------ Records provided ------

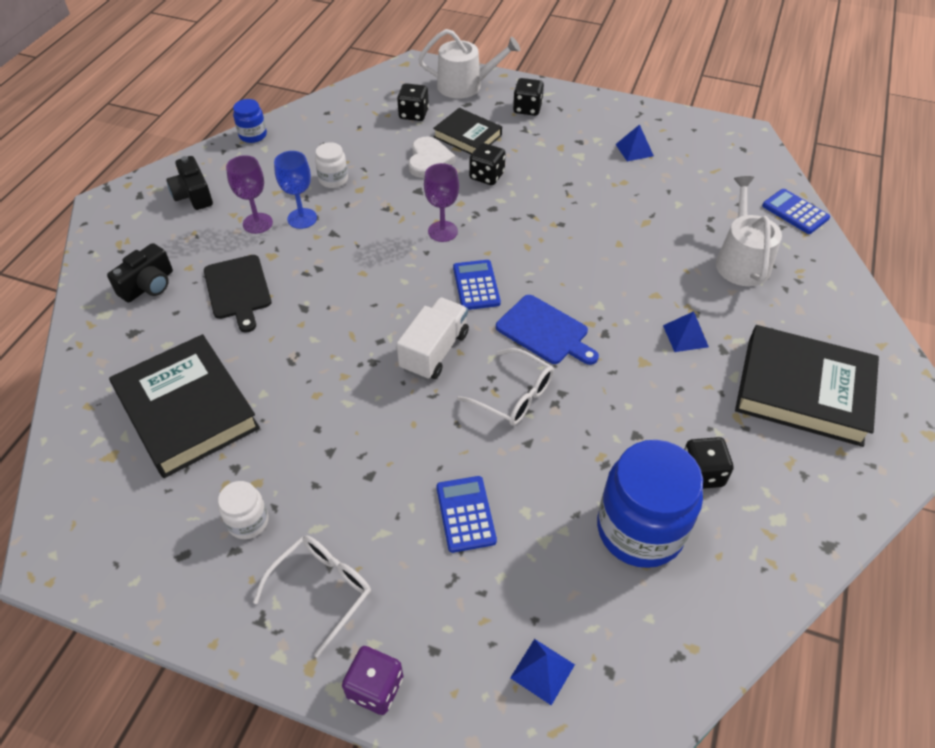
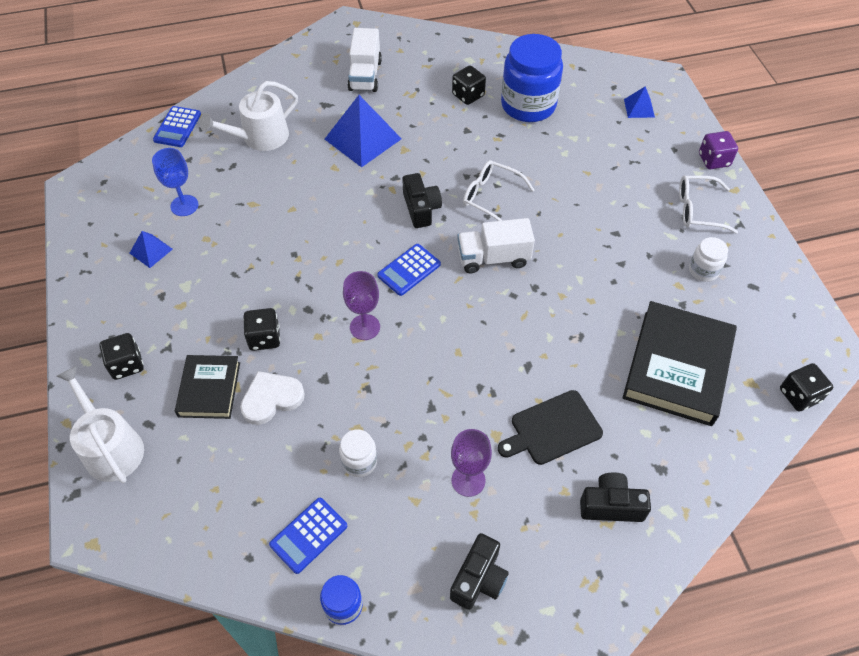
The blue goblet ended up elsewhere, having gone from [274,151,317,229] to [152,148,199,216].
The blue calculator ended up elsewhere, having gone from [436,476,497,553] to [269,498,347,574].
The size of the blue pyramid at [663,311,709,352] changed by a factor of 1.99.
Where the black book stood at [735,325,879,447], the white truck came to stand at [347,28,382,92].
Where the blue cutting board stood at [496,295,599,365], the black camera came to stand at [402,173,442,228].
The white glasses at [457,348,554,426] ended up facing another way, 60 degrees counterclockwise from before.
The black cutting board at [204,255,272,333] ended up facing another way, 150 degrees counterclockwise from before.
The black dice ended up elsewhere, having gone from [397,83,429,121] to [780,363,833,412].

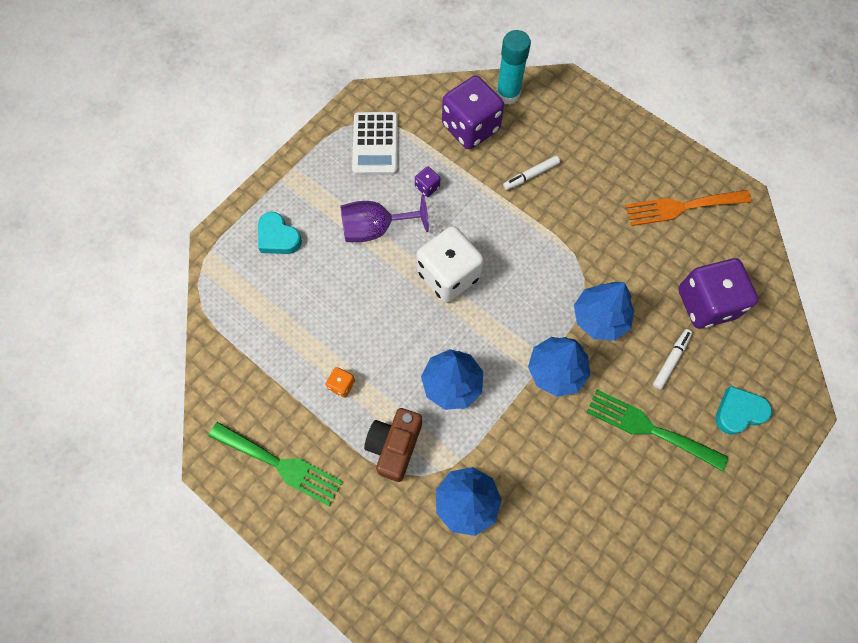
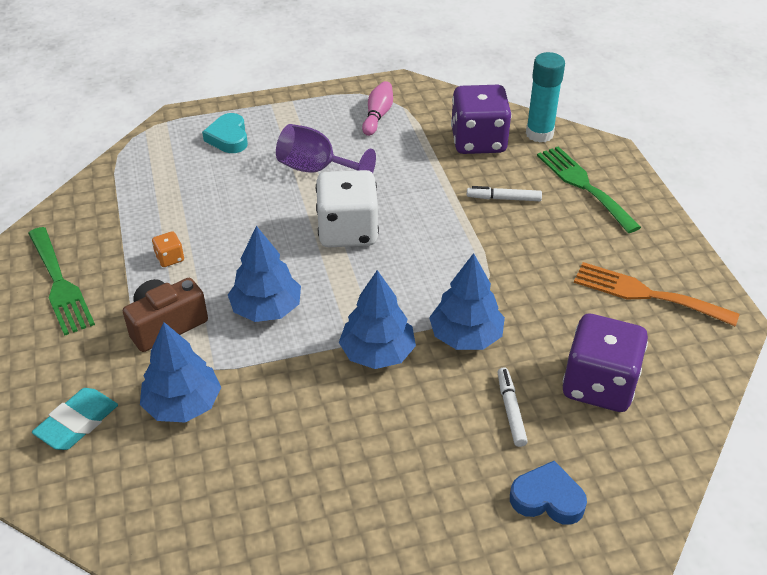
The second view gained the turquoise eraser at [32,388,118,450].
Where the white calculator stood at [352,112,398,175], the pink bowling pin came to stand at [362,81,393,136].
The white marker at [653,329,693,389] ended up facing another way, 75 degrees counterclockwise from before.
What was the turquoise heart at [715,386,772,435] turned into the blue heart at [510,461,587,525].
The green fork ended up elsewhere, having gone from [587,390,728,471] to [537,146,641,233].
The second view lost the purple dice at [415,167,440,197].

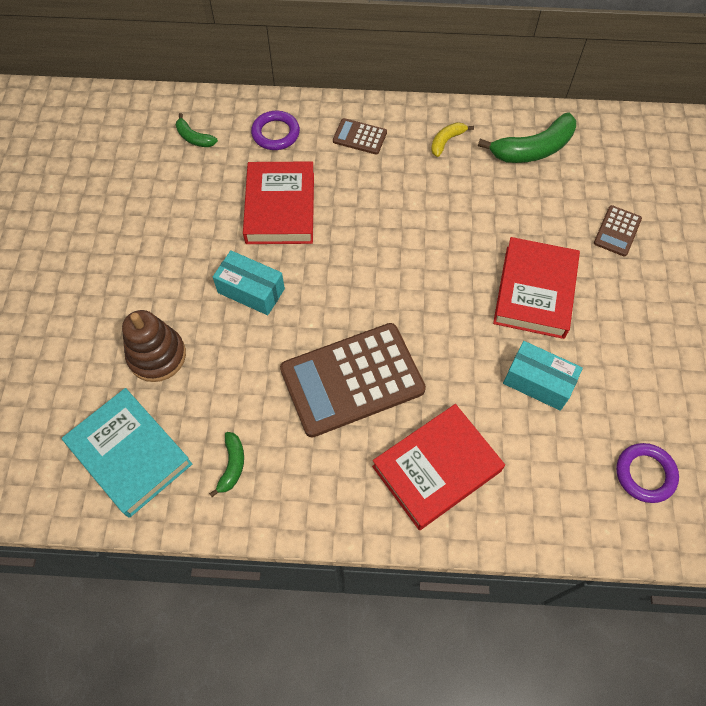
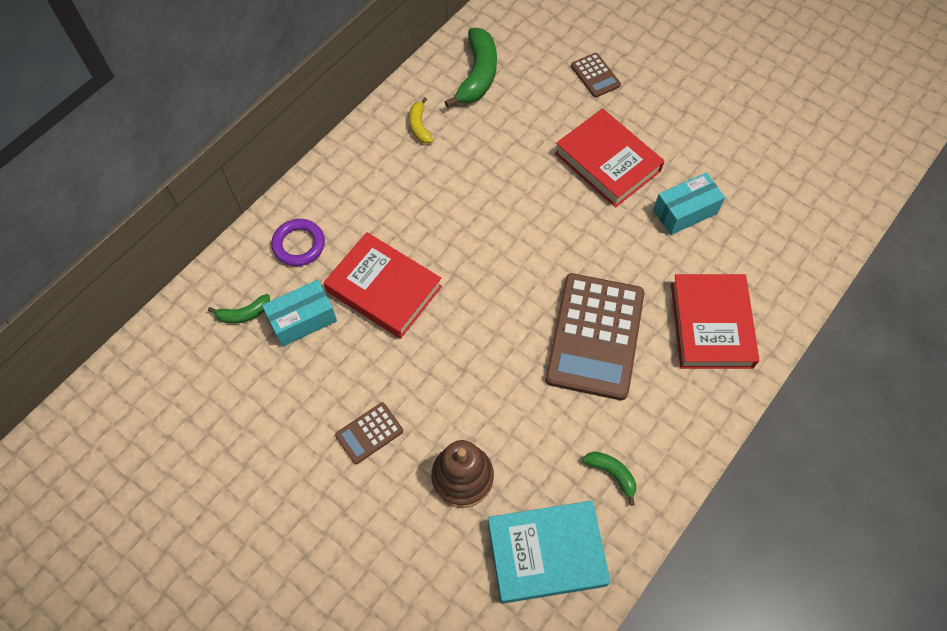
The turquoise box ended up elsewhere, having gone from [213,250,285,315] to [262,280,337,347].
The brown calculator ended up elsewhere, having gone from [333,118,387,155] to [335,402,403,464].
The second view lost the purple ring at [616,443,679,503].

------

* [Task details] Repeat verbatim all the material, but not the pictures.

* [Task output]
The blue goblet ended up elsewhere, having gone from [274,151,317,229] to [152,148,199,216].
The blue calculator ended up elsewhere, having gone from [436,476,497,553] to [269,498,347,574].
The size of the blue pyramid at [663,311,709,352] changed by a factor of 1.99.
Where the black book stood at [735,325,879,447], the white truck came to stand at [347,28,382,92].
Where the blue cutting board stood at [496,295,599,365], the black camera came to stand at [402,173,442,228].
The white glasses at [457,348,554,426] ended up facing another way, 60 degrees counterclockwise from before.
The black cutting board at [204,255,272,333] ended up facing another way, 150 degrees counterclockwise from before.
The black dice ended up elsewhere, having gone from [397,83,429,121] to [780,363,833,412].

The second view gained the turquoise eraser at [32,388,118,450].
Where the white calculator stood at [352,112,398,175], the pink bowling pin came to stand at [362,81,393,136].
The white marker at [653,329,693,389] ended up facing another way, 75 degrees counterclockwise from before.
What was the turquoise heart at [715,386,772,435] turned into the blue heart at [510,461,587,525].
The green fork ended up elsewhere, having gone from [587,390,728,471] to [537,146,641,233].
The second view lost the purple dice at [415,167,440,197].

The turquoise box ended up elsewhere, having gone from [213,250,285,315] to [262,280,337,347].
The brown calculator ended up elsewhere, having gone from [333,118,387,155] to [335,402,403,464].
The second view lost the purple ring at [616,443,679,503].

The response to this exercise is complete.